** DATA FOR THE TASK follows **
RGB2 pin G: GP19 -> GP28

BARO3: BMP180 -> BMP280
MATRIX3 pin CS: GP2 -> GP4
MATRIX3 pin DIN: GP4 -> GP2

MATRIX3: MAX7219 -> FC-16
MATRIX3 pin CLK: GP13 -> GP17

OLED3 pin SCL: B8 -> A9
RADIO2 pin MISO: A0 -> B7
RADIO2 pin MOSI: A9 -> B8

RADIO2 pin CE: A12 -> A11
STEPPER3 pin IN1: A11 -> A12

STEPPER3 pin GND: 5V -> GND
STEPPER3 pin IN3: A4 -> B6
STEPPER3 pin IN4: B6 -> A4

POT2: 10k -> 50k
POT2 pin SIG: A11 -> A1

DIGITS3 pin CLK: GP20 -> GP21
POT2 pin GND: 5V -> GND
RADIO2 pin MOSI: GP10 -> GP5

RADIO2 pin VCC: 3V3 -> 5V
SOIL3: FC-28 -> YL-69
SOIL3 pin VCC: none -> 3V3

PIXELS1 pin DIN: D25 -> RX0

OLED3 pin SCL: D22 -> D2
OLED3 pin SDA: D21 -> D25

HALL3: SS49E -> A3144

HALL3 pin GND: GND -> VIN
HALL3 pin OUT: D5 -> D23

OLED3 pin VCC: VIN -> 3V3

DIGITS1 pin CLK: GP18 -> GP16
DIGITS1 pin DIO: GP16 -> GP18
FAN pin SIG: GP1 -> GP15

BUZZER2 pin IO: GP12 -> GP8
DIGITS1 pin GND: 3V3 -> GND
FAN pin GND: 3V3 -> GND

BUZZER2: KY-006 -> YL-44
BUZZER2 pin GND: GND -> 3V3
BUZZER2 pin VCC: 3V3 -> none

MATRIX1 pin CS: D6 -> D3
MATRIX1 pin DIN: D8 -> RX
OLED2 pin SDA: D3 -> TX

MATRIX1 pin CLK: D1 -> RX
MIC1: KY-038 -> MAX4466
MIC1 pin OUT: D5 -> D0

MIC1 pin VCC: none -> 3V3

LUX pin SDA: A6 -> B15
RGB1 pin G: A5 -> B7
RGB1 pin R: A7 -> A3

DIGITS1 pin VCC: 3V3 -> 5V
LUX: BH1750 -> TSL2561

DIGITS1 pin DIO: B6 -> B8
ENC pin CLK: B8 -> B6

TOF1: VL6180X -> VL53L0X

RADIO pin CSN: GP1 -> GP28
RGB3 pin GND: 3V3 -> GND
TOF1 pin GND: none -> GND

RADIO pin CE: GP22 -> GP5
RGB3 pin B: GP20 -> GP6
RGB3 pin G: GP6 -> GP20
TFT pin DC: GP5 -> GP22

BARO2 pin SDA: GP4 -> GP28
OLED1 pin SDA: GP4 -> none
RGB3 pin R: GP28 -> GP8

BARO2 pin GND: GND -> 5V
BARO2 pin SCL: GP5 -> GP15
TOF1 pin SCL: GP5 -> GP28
** End of DATA FOR THE TASK **
The required output is the number of lines in the records that contain the word "MOSI", with nothing added.

▸ **EXERCISE OUTPUT**
2